Images are to be dropped, and the rest of the data reproduced exactly.

▸ Data section
- - -
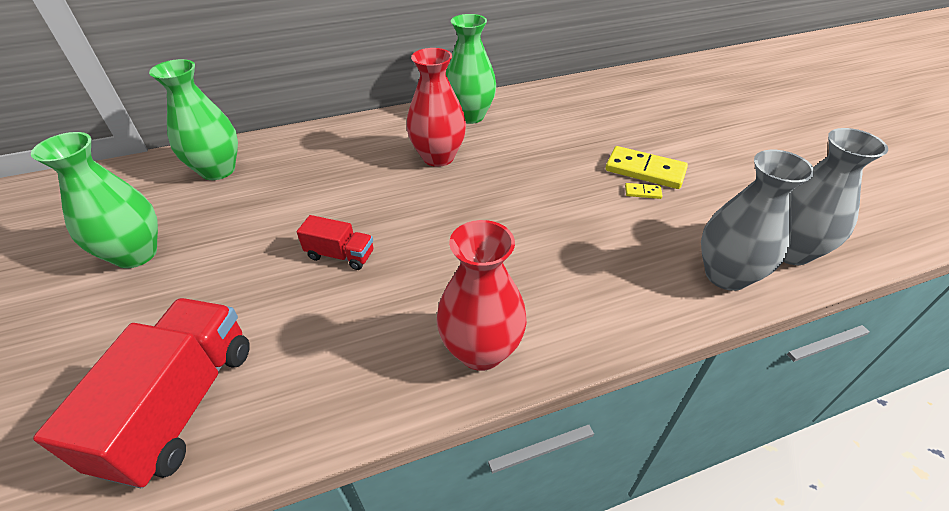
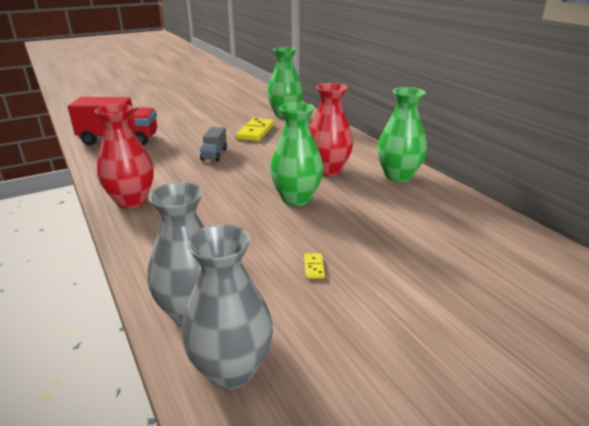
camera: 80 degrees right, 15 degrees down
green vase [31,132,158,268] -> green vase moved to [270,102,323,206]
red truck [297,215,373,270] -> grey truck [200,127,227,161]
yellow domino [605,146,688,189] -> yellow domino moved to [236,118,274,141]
- - -
▸ Solution to this exercise
camera: 80 degrees right, 15 degrees down
green vase [31,132,158,268] -> green vase moved to [270,102,323,206]
red truck [297,215,373,270] -> grey truck [200,127,227,161]
yellow domino [605,146,688,189] -> yellow domino moved to [236,118,274,141]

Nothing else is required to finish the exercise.